----- Provided material

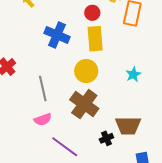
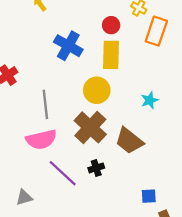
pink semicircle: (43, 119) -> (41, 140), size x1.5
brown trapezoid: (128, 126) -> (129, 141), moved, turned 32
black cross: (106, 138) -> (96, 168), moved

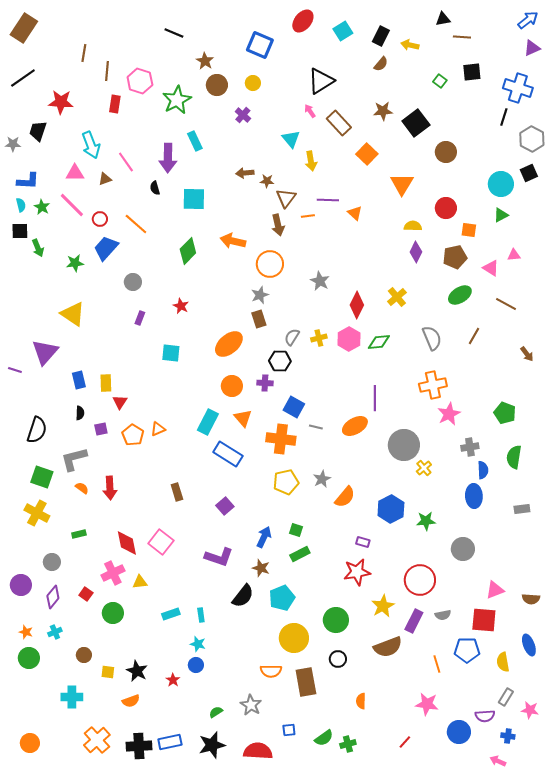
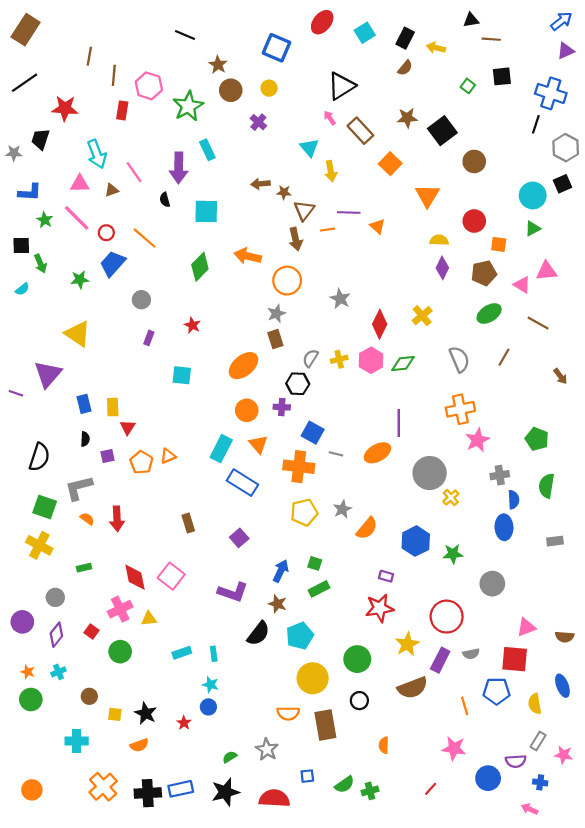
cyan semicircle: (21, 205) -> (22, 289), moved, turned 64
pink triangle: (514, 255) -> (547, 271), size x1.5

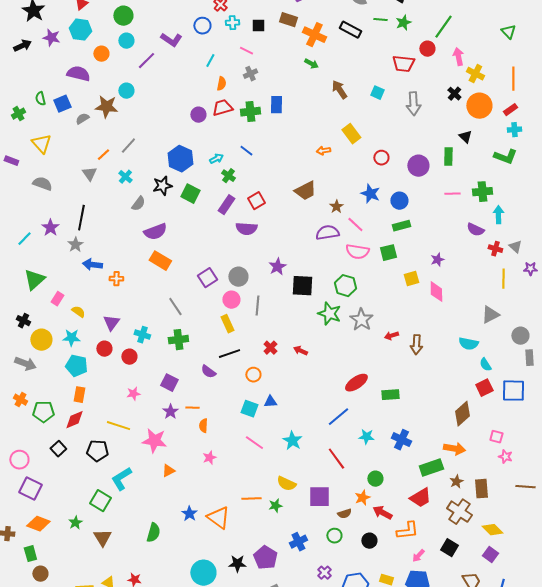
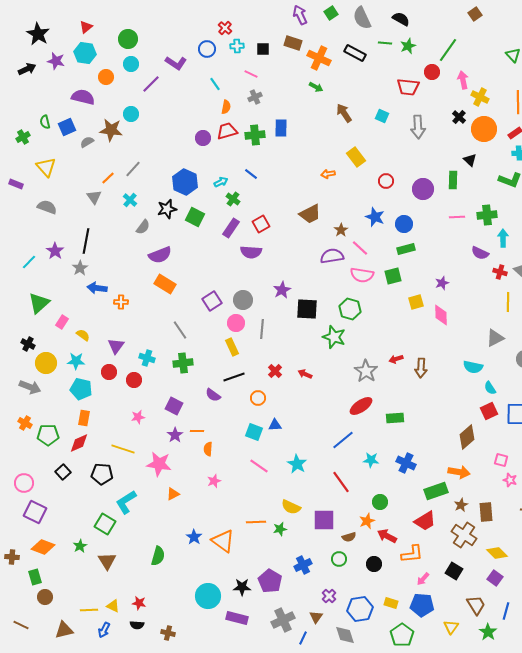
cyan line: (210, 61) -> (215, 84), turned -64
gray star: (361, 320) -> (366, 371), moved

----------

_What the exercise asks_:
Within the listing above, tally the lines holding the word "size". Give the tally only.

_Response to this task_:
2